Scene image comparisons:
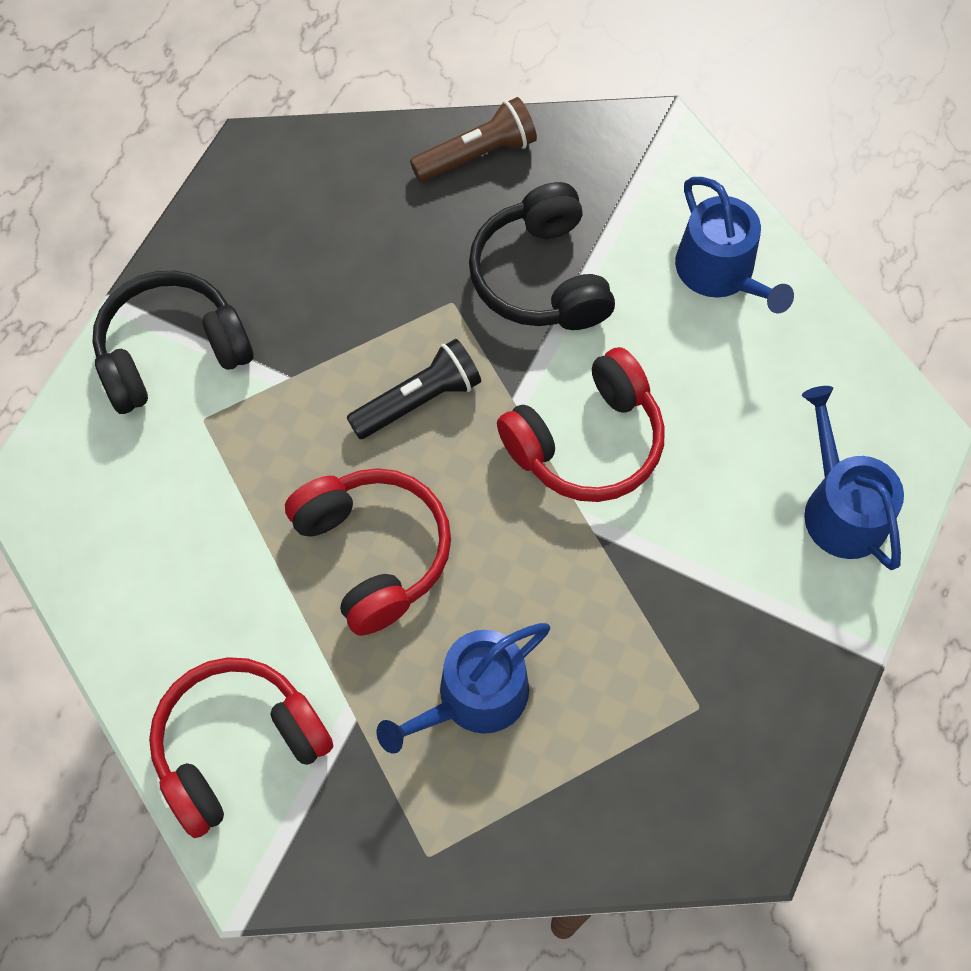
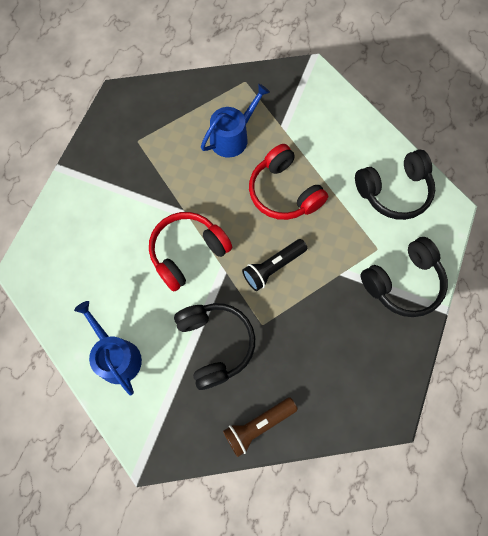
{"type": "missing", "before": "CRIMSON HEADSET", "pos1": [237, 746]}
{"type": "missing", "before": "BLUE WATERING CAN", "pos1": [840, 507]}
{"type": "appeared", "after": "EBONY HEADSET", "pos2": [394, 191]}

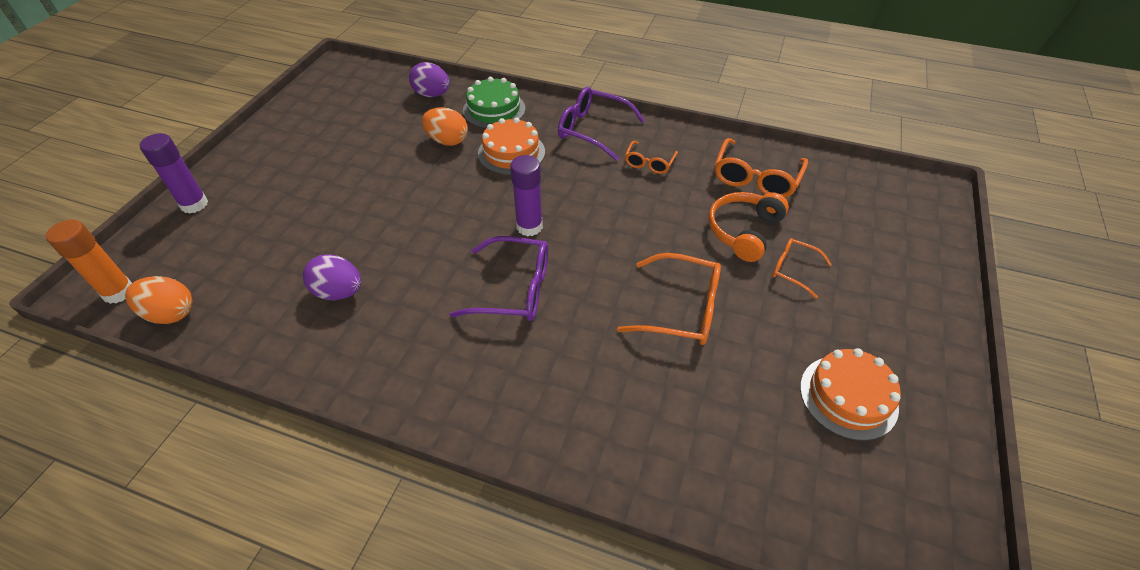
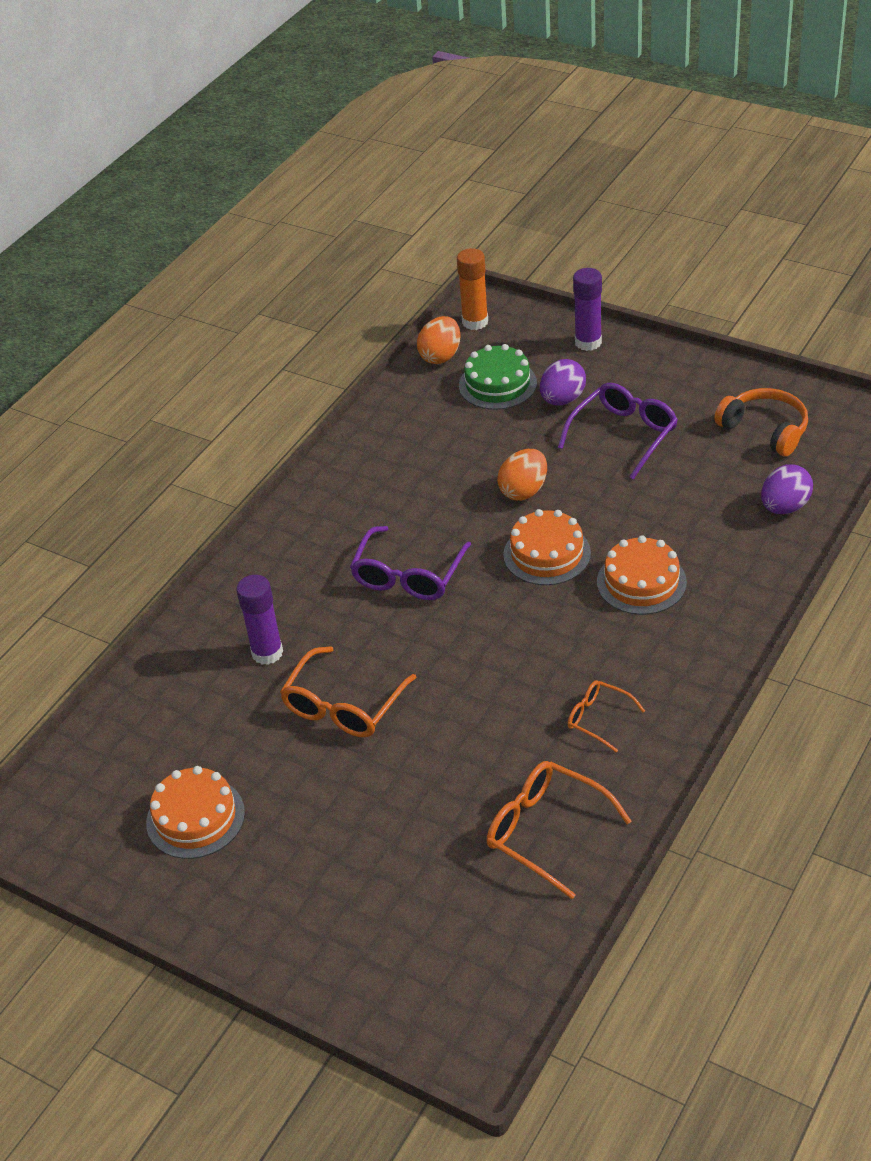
{"type": "relocated", "before": "VIOLET TOY EGG", "pos1": [339, 292], "pos2": [562, 399]}
{"type": "relocated", "before": "BRIGHT ORANGE TOY EGG", "pos1": [447, 141], "pos2": [523, 491]}
{"type": "relocated", "before": "GREEN CAKE", "pos1": [494, 109], "pos2": [497, 384]}
{"type": "relocated", "before": "VIOLET STICK OF GLUE", "pos1": [529, 227], "pos2": [267, 653]}
{"type": "relocated", "before": "VIOLET GLASSES", "pos1": [592, 130], "pos2": [624, 435]}
{"type": "relocated", "before": "BRIGHT ORANGE HEADSET", "pos1": [744, 231], "pos2": [765, 430]}
{"type": "missing", "before": "BRIGHT ORANGE GLASSES", "pos1": [793, 270]}
{"type": "appeared", "after": "BRIGHT ORANGE CAKE", "pos2": [547, 554]}

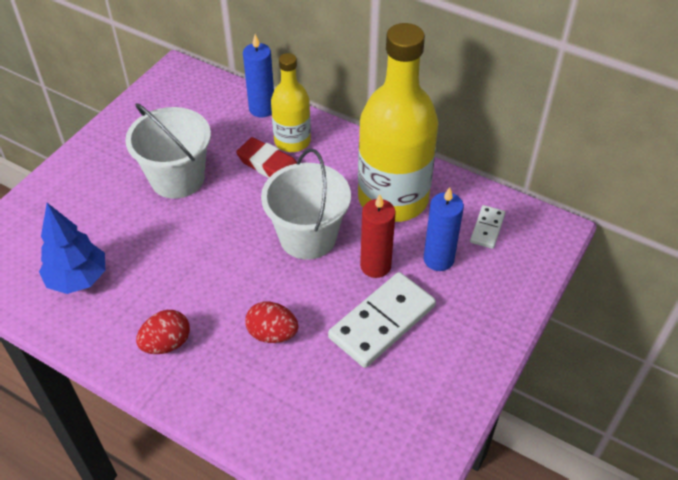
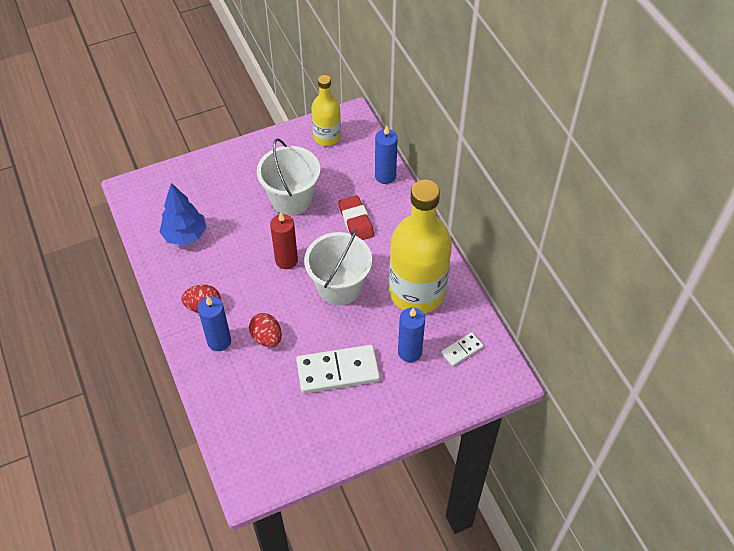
{"type": "relocated", "before": "GOLDEN BOTTLE", "pos1": [292, 141], "pos2": [327, 136]}
{"type": "relocated", "before": "CRIMSON CANDLE", "pos1": [375, 266], "pos2": [286, 260]}
{"type": "appeared", "after": "BLUE CANDLE", "pos2": [219, 341]}

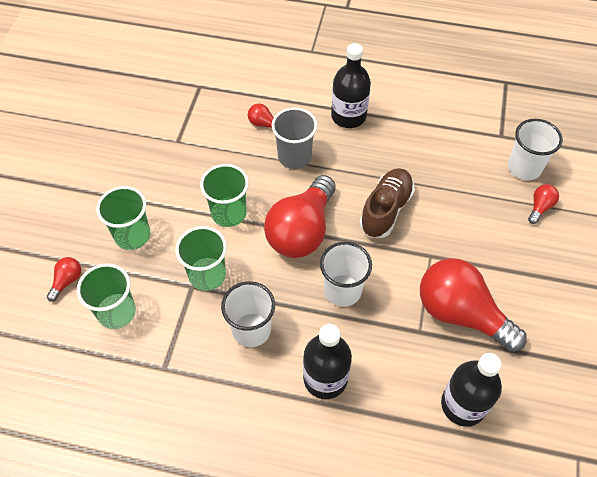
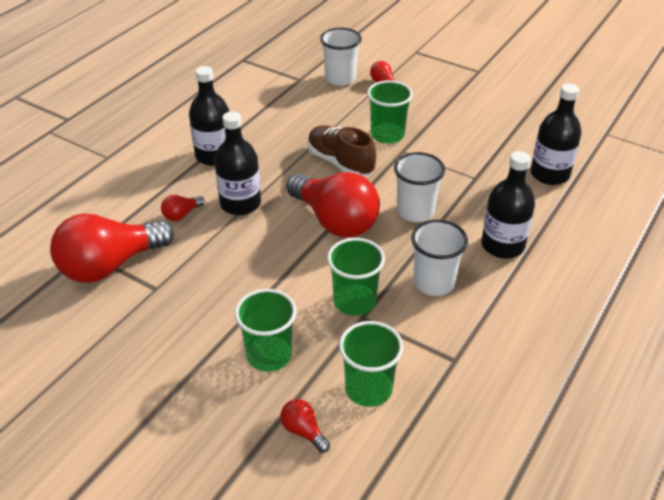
{"type": "relocated", "before": "GREEN TUMBLER", "pos1": [229, 213], "pos2": [387, 135]}
{"type": "exchanged", "before": "GRAY TUMBLER", "after": "EBONY BOTTLE", "pos1": [294, 157], "pos2": [240, 203]}
{"type": "relocated", "before": "CRIMSON LIGHTBULB", "pos1": [461, 314], "pos2": [110, 265]}

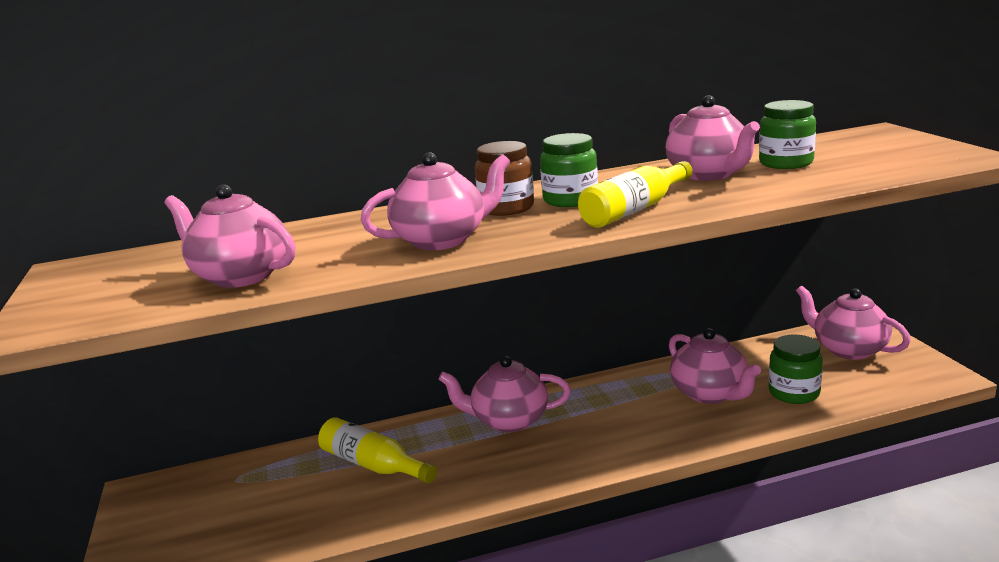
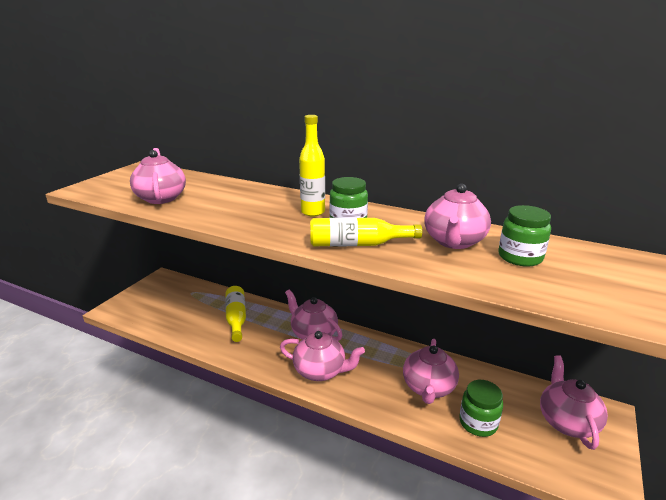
{"type": "relocated", "before": "ROSE-PINK TEA POT", "pos1": [442, 240], "pos2": [320, 371]}
{"type": "exchanged", "before": "RUSSET JAR", "after": "GOLDEN BOTTLE", "pos1": [506, 208], "pos2": [313, 212]}

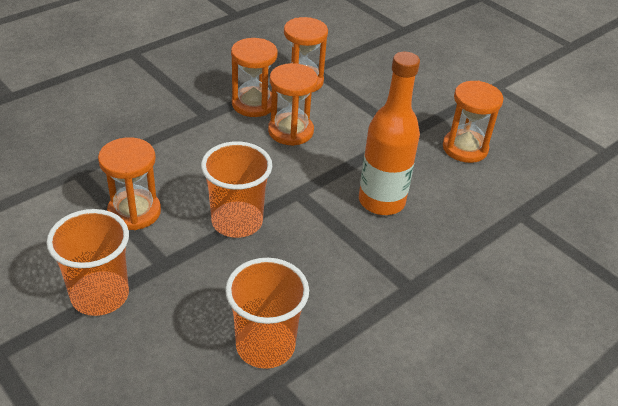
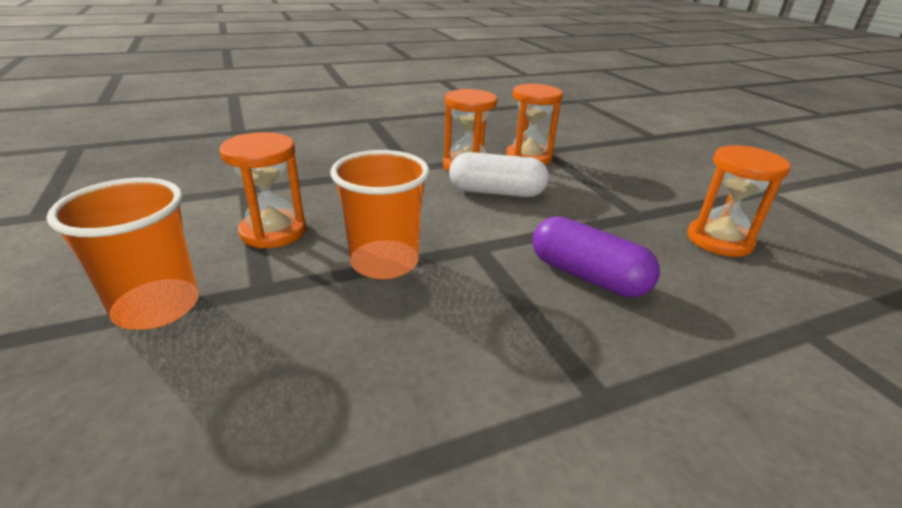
{"type": "missing", "before": "BRIGHT ORANGE TUMBLER", "pos1": [265, 345]}
{"type": "exchanged", "before": "BRIGHT ORANGE SAND TIMER", "after": "PURE WHITE PILL SHAPE", "pos1": [290, 131], "pos2": [496, 192]}
{"type": "exchanged", "before": "BRIGHT ORANGE BOTTLE", "after": "VIOLET PILL SHAPE", "pos1": [381, 201], "pos2": [587, 276]}

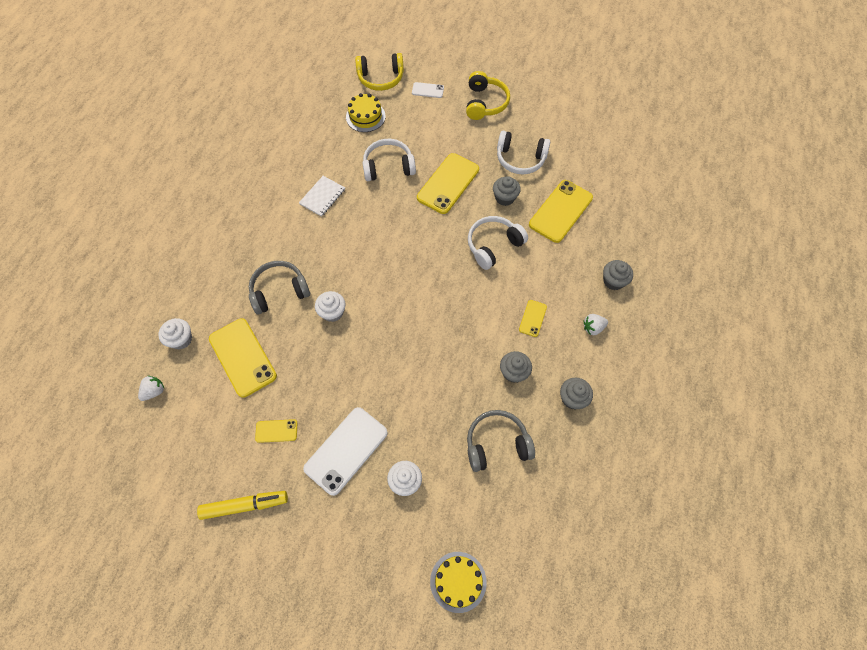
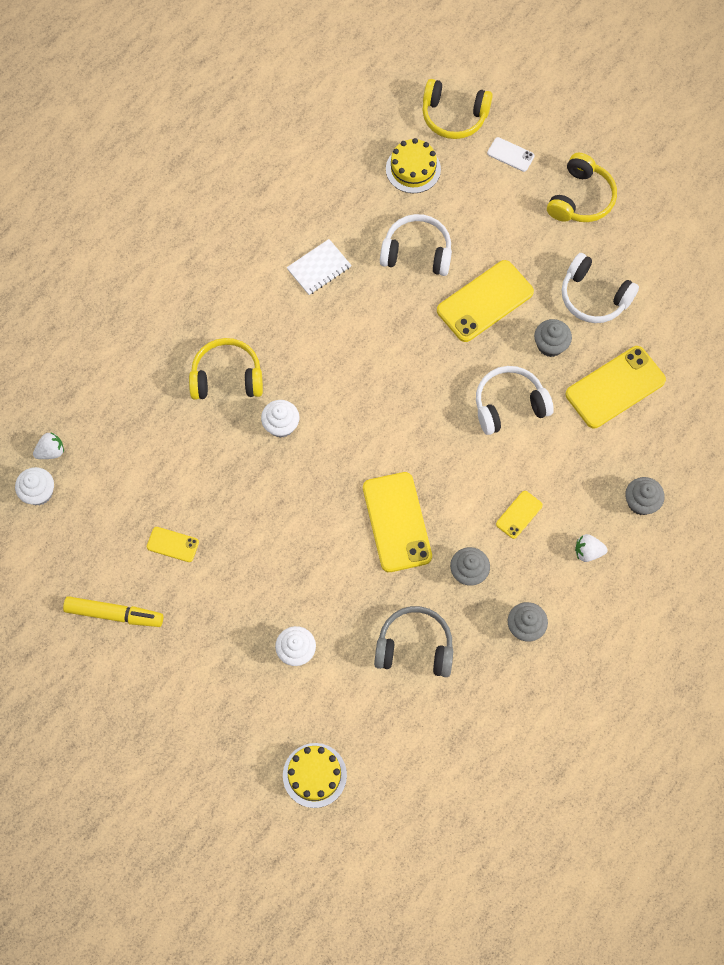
{"type": "relocated", "before": "PURE WHITE CUPCAKE", "pos1": [181, 339], "pos2": [39, 492]}
{"type": "relocated", "before": "GOLDEN PHONE", "pos1": [242, 357], "pos2": [397, 522]}
{"type": "colour", "before": "GRAY HEADSET", "after": "GOLDEN HEADSET", "pos1": [279, 291], "pos2": [227, 377]}
{"type": "missing", "before": "PURE WHITE PHONE", "pos1": [346, 450]}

▶ **WHAT THE TASK ASKS**
Reproduce all the entries that precede this task, word for word, minus any pictures.

▶ **WRITTEN ANSWER**
{"type": "missing", "before": "CRIMSON HEADSET", "pos1": [237, 746]}
{"type": "missing", "before": "BLUE WATERING CAN", "pos1": [840, 507]}
{"type": "appeared", "after": "EBONY HEADSET", "pos2": [394, 191]}

{"type": "relocated", "before": "VIOLET TOY EGG", "pos1": [339, 292], "pos2": [562, 399]}
{"type": "relocated", "before": "BRIGHT ORANGE TOY EGG", "pos1": [447, 141], "pos2": [523, 491]}
{"type": "relocated", "before": "GREEN CAKE", "pos1": [494, 109], "pos2": [497, 384]}
{"type": "relocated", "before": "VIOLET STICK OF GLUE", "pos1": [529, 227], "pos2": [267, 653]}
{"type": "relocated", "before": "VIOLET GLASSES", "pos1": [592, 130], "pos2": [624, 435]}
{"type": "relocated", "before": "BRIGHT ORANGE HEADSET", "pos1": [744, 231], "pos2": [765, 430]}
{"type": "missing", "before": "BRIGHT ORANGE GLASSES", "pos1": [793, 270]}
{"type": "appeared", "after": "BRIGHT ORANGE CAKE", "pos2": [547, 554]}

{"type": "relocated", "before": "GOLDEN BOTTLE", "pos1": [292, 141], "pos2": [327, 136]}
{"type": "relocated", "before": "CRIMSON CANDLE", "pos1": [375, 266], "pos2": [286, 260]}
{"type": "appeared", "after": "BLUE CANDLE", "pos2": [219, 341]}

{"type": "relocated", "before": "GREEN TUMBLER", "pos1": [229, 213], "pos2": [387, 135]}
{"type": "exchanged", "before": "GRAY TUMBLER", "after": "EBONY BOTTLE", "pos1": [294, 157], "pos2": [240, 203]}
{"type": "relocated", "before": "CRIMSON LIGHTBULB", "pos1": [461, 314], "pos2": [110, 265]}

{"type": "relocated", "before": "ROSE-PINK TEA POT", "pos1": [442, 240], "pos2": [320, 371]}
{"type": "exchanged", "before": "RUSSET JAR", "after": "GOLDEN BOTTLE", "pos1": [506, 208], "pos2": [313, 212]}

{"type": "missing", "before": "BRIGHT ORANGE TUMBLER", "pos1": [265, 345]}
{"type": "exchanged", "before": "BRIGHT ORANGE SAND TIMER", "after": "PURE WHITE PILL SHAPE", "pos1": [290, 131], "pos2": [496, 192]}
{"type": "exchanged", "before": "BRIGHT ORANGE BOTTLE", "after": "VIOLET PILL SHAPE", "pos1": [381, 201], "pos2": [587, 276]}

{"type": "relocated", "before": "PURE WHITE CUPCAKE", "pos1": [181, 339], "pos2": [39, 492]}
{"type": "relocated", "before": "GOLDEN PHONE", "pos1": [242, 357], "pos2": [397, 522]}
{"type": "colour", "before": "GRAY HEADSET", "after": "GOLDEN HEADSET", "pos1": [279, 291], "pos2": [227, 377]}
{"type": "missing", "before": "PURE WHITE PHONE", "pos1": [346, 450]}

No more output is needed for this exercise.